Task description:
Extract, exactly as written, the line that contains "PIXELS1 pin GND: GND -> 3V3" and all lines after it through the end of the records. Omit pictures.

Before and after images
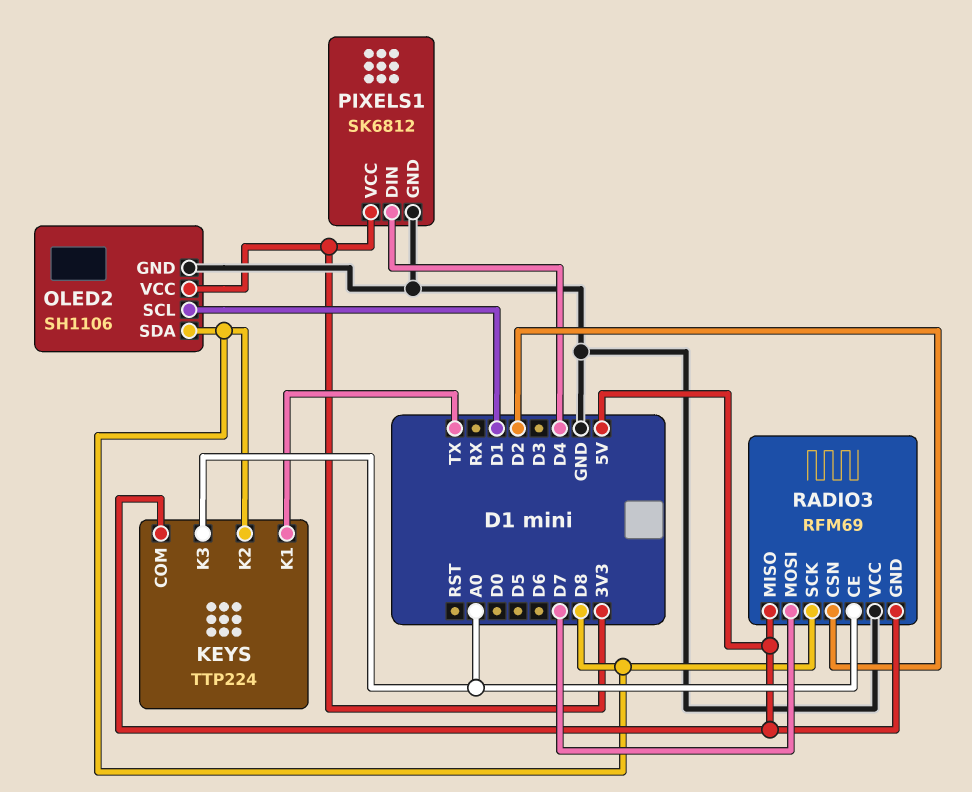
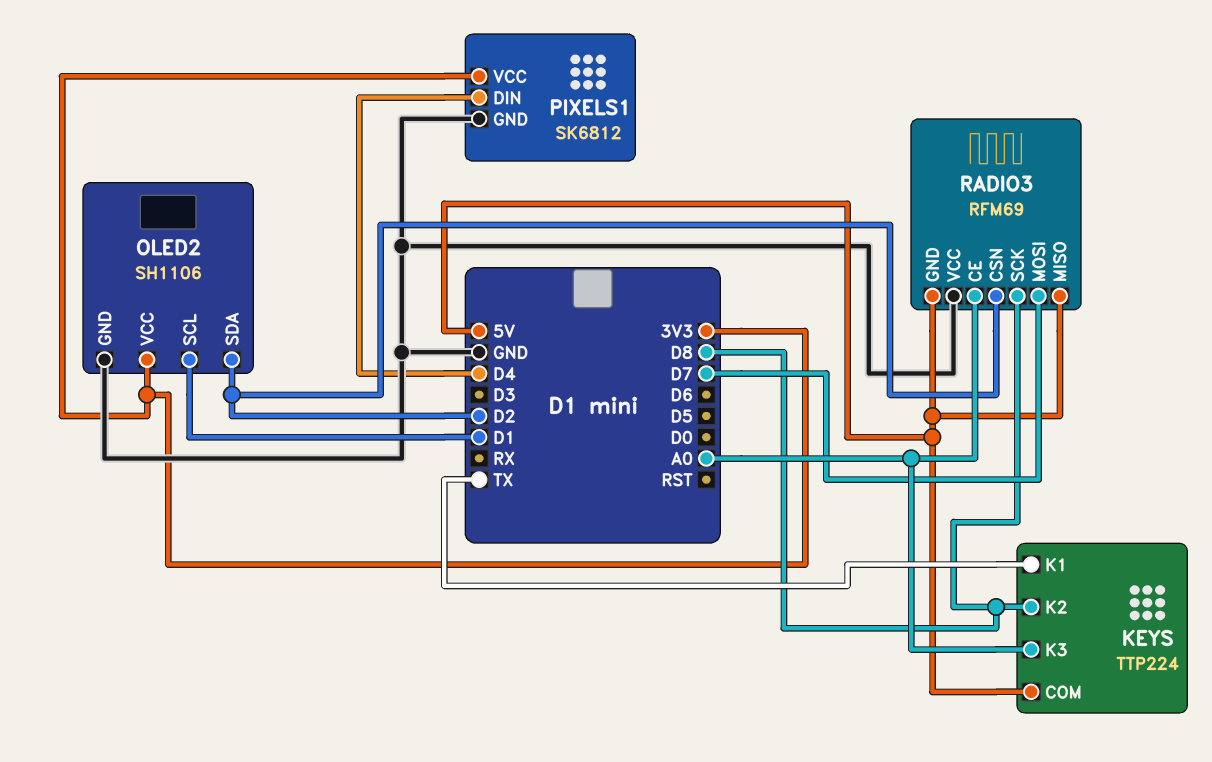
OLED2 pin SDA: D8 -> D2

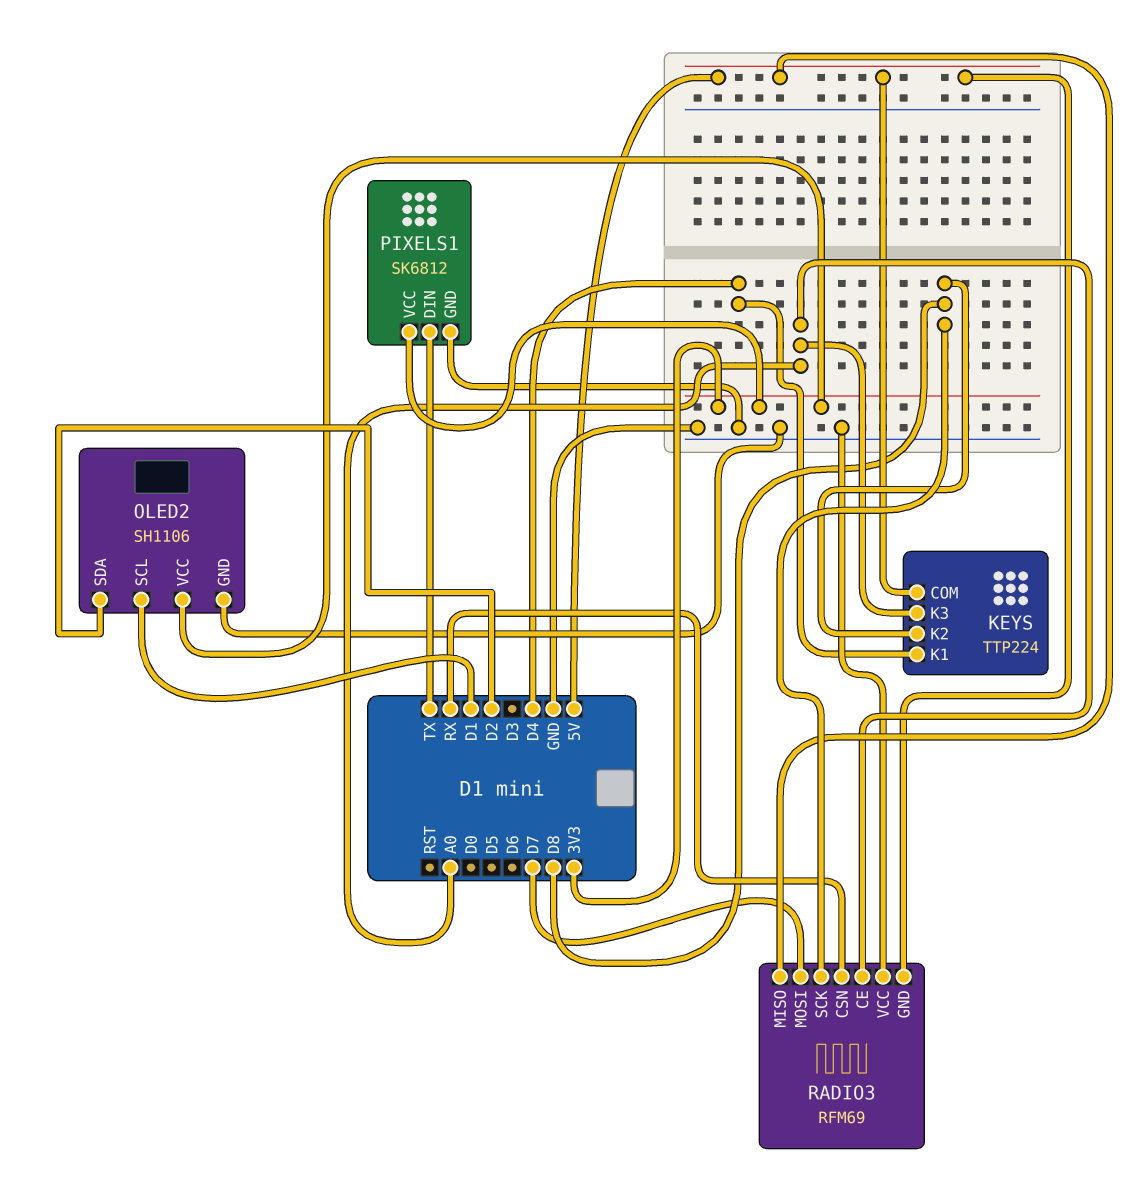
KEYS pin K1: TX -> D4
PIXELS1 pin DIN: D4 -> TX
RADIO3 pin CSN: D2 -> RX

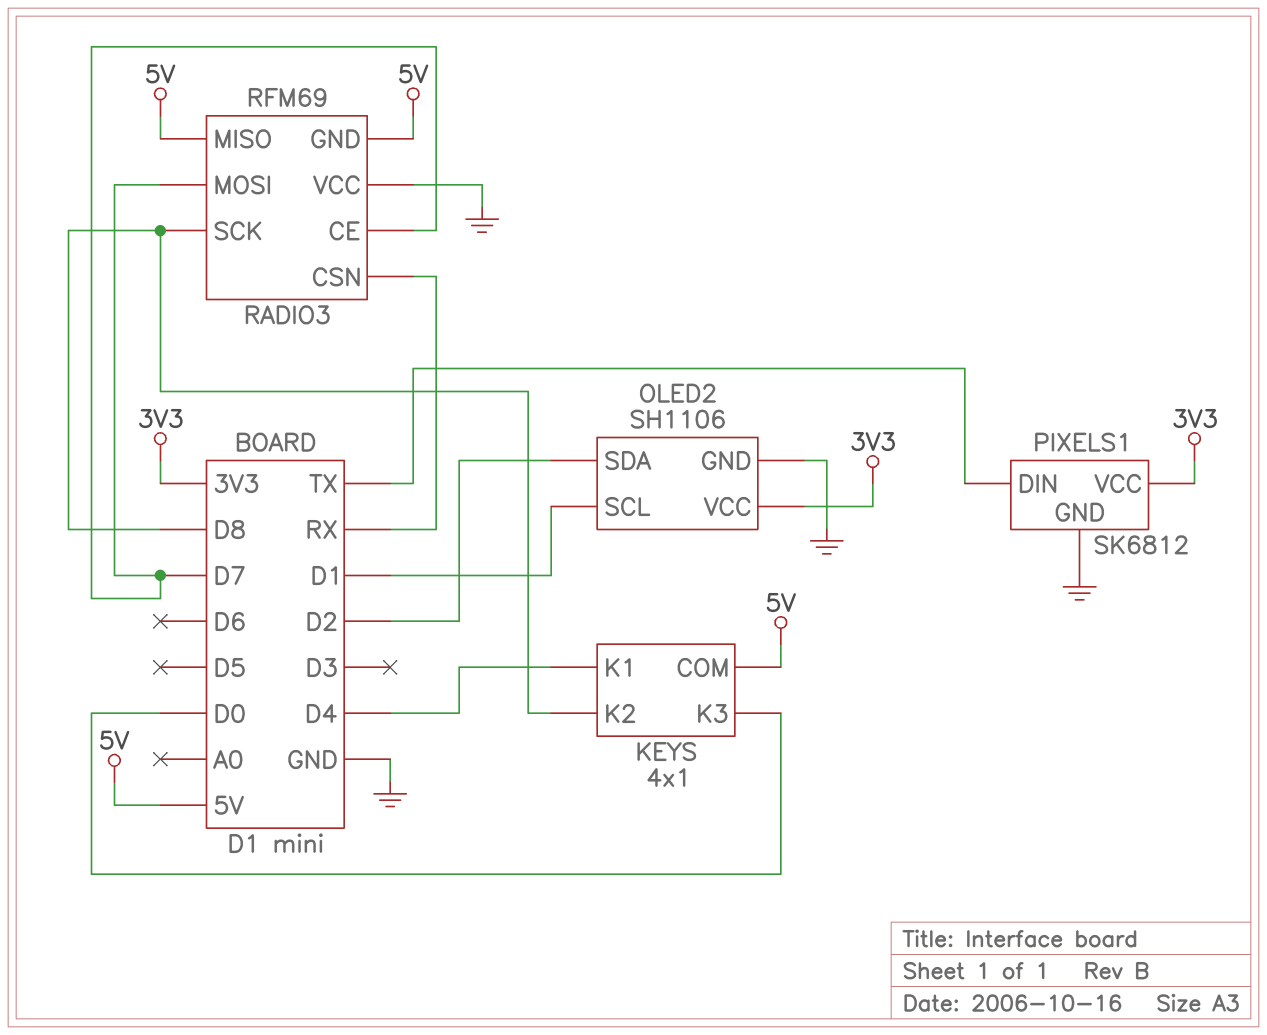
KEYS: TTP224 -> 4x1
KEYS pin K3: A0 -> D0
RADIO3 pin CE: A0 -> D7

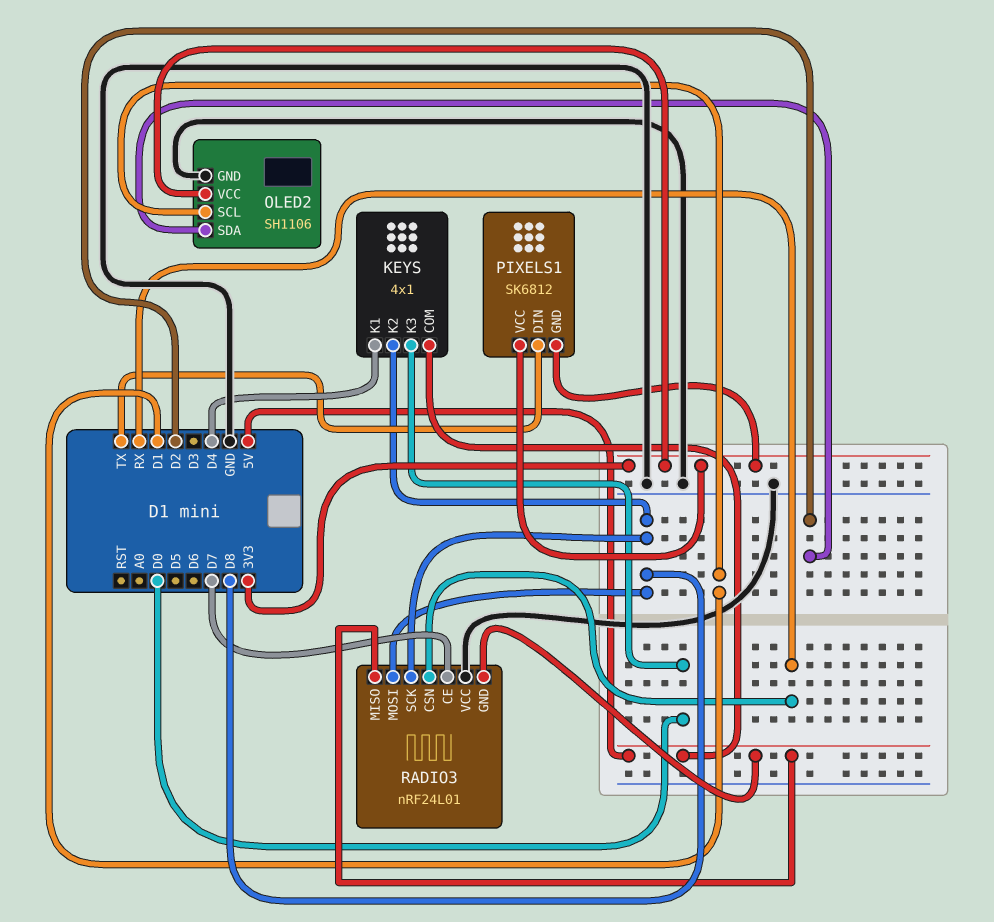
PIXELS1 pin GND: GND -> 3V3
RADIO3: RFM69 -> nRF24L01
RADIO3 pin MOSI: D7 -> D8

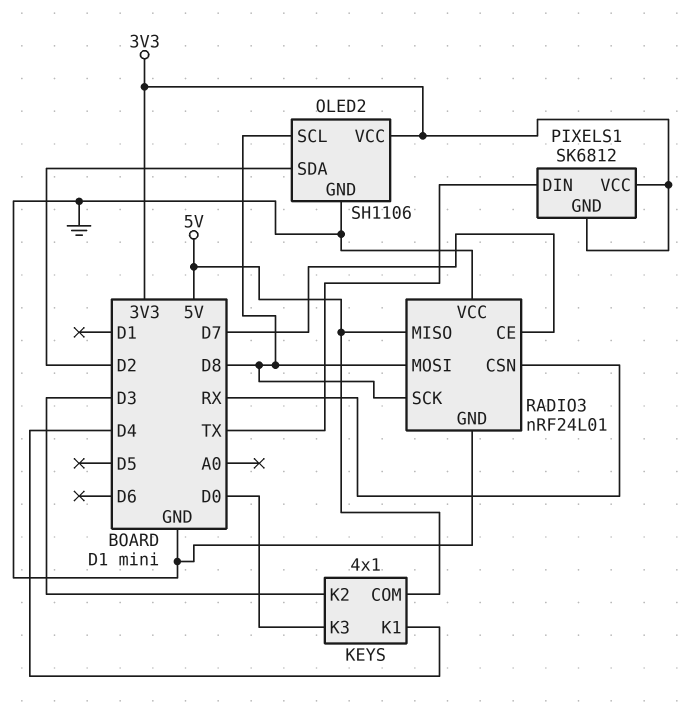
KEYS pin K2: D8 -> D3
OLED2 pin SCL: D1 -> D8
RADIO3 pin GND: 5V -> GND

Answer space:
PIXELS1 pin GND: GND -> 3V3
RADIO3: RFM69 -> nRF24L01
RADIO3 pin MOSI: D7 -> D8

KEYS pin K2: D8 -> D3
OLED2 pin SCL: D1 -> D8
RADIO3 pin GND: 5V -> GND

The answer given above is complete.